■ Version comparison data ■
════

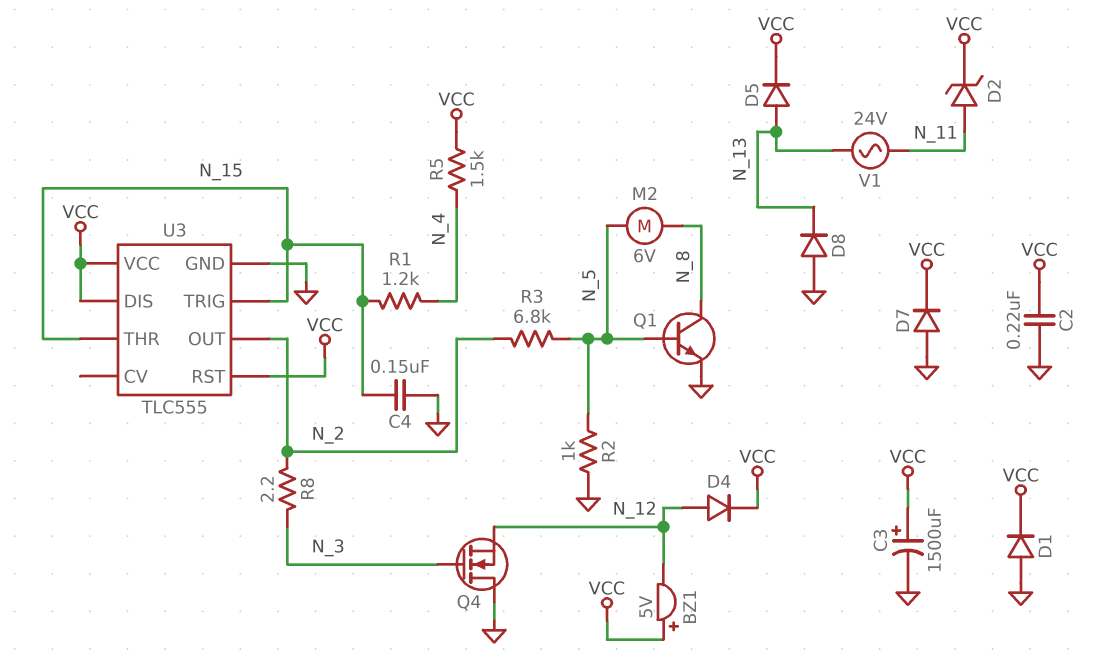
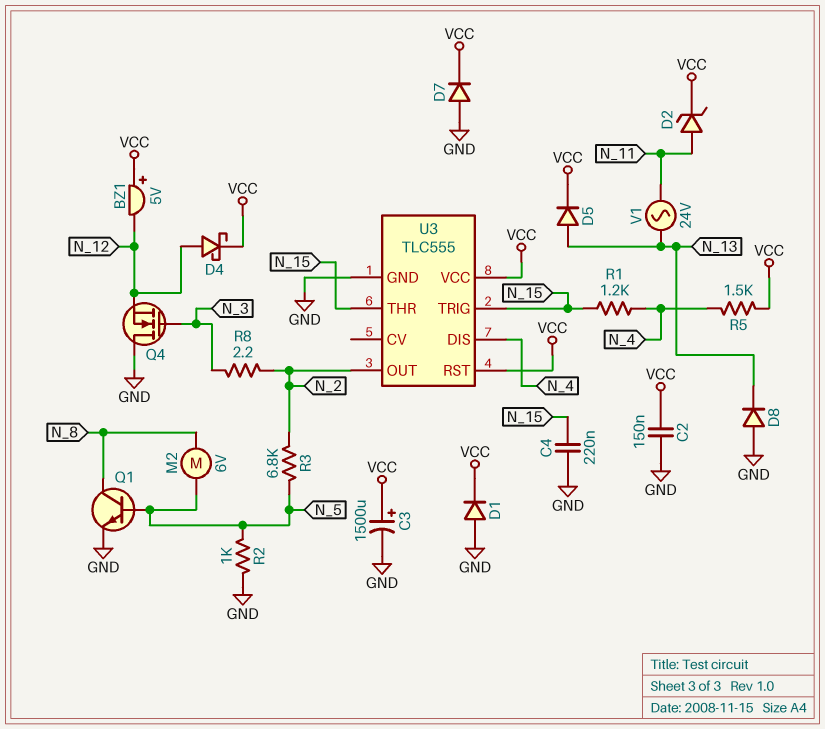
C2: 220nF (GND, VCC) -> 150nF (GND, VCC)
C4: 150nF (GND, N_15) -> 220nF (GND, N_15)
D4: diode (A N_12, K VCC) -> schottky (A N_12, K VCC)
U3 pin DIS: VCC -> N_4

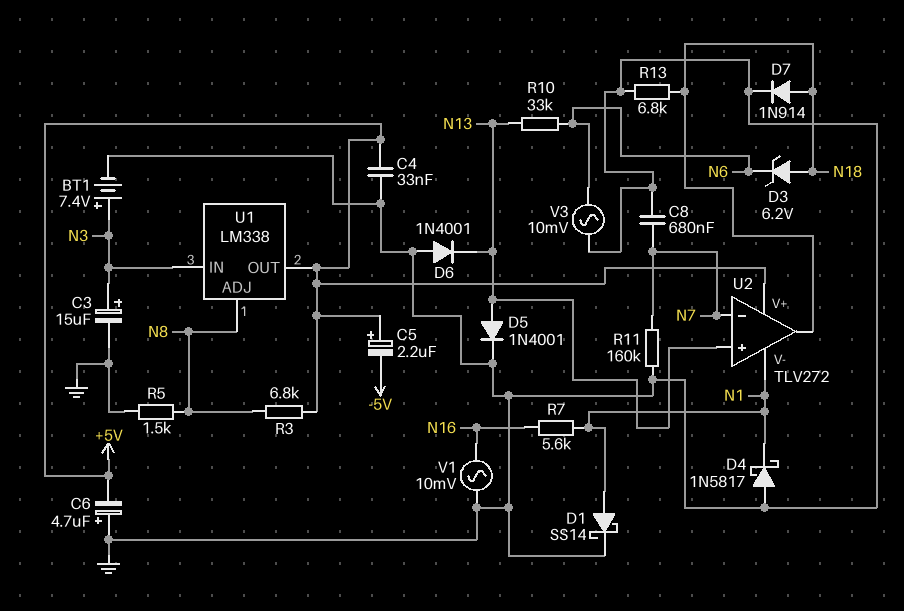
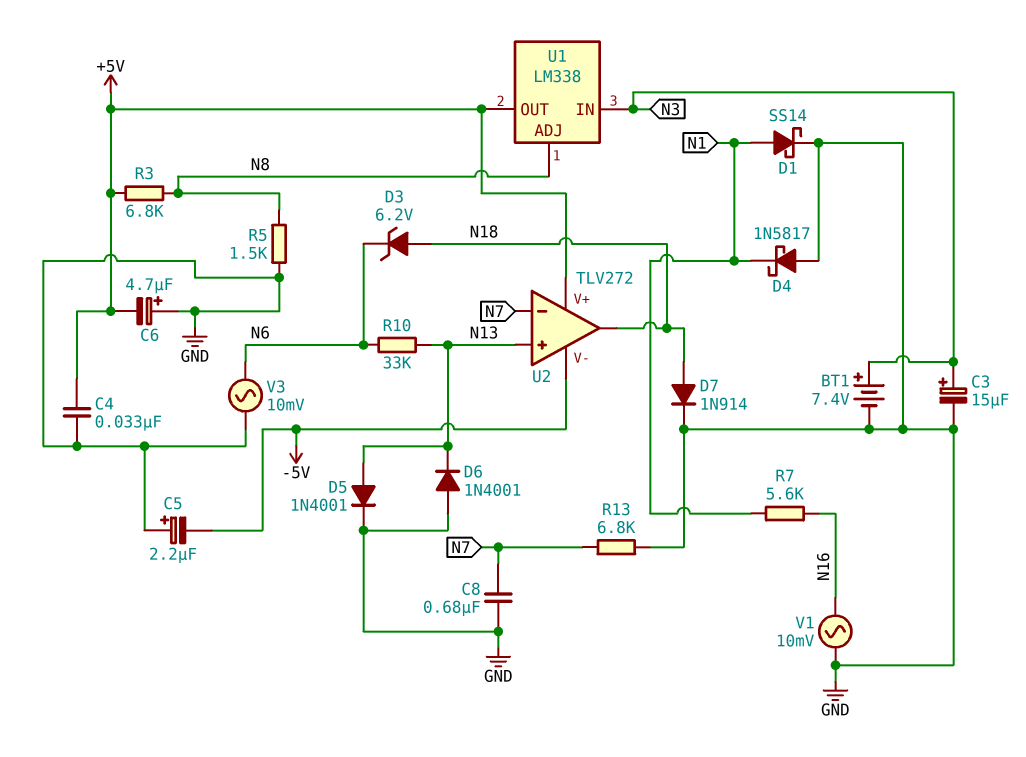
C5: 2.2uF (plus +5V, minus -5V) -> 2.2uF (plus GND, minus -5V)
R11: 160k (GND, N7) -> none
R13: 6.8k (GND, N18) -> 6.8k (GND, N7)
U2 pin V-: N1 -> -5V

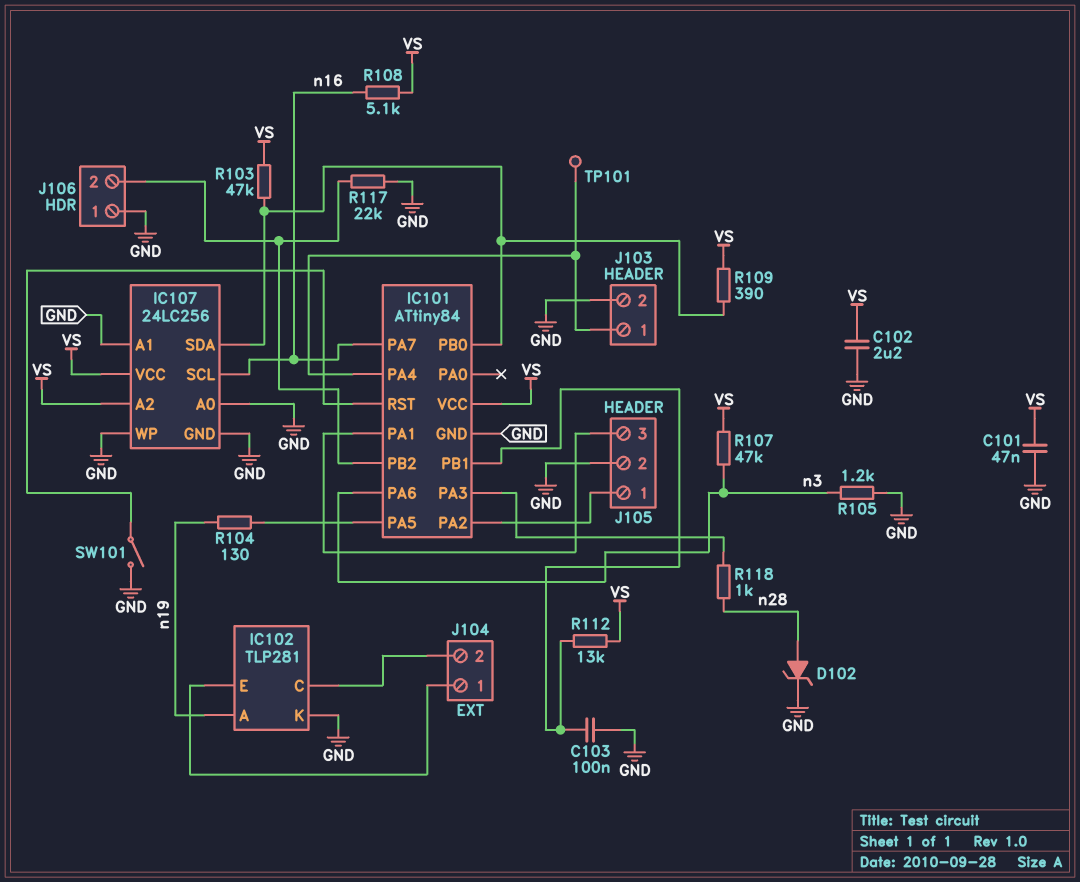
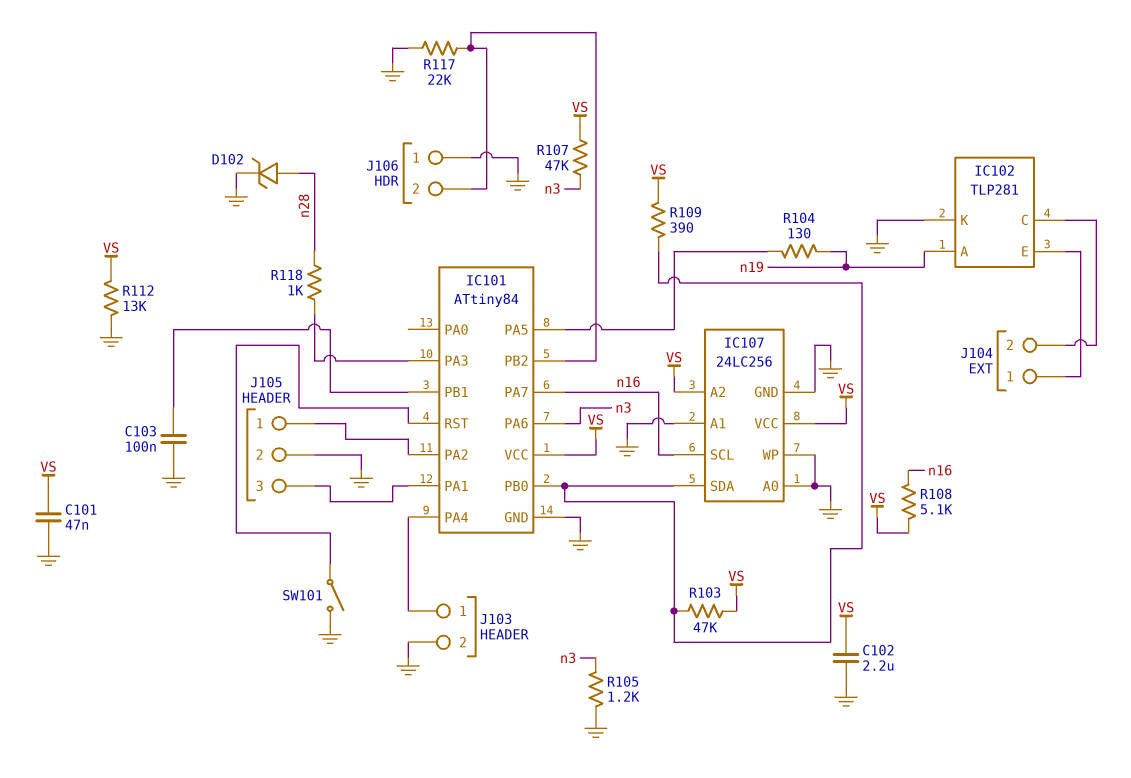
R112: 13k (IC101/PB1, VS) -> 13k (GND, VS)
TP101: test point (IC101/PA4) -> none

════

■ Action item ■
Retype every record as it stands. None of the pictures should appear.

■ Output ■
C2: 220nF (GND, VCC) -> 150nF (GND, VCC)
C4: 150nF (GND, N_15) -> 220nF (GND, N_15)
D4: diode (A N_12, K VCC) -> schottky (A N_12, K VCC)
U3 pin DIS: VCC -> N_4

C5: 2.2uF (plus +5V, minus -5V) -> 2.2uF (plus GND, minus -5V)
R11: 160k (GND, N7) -> none
R13: 6.8k (GND, N18) -> 6.8k (GND, N7)
U2 pin V-: N1 -> -5V

R112: 13k (IC101/PB1, VS) -> 13k (GND, VS)
TP101: test point (IC101/PA4) -> none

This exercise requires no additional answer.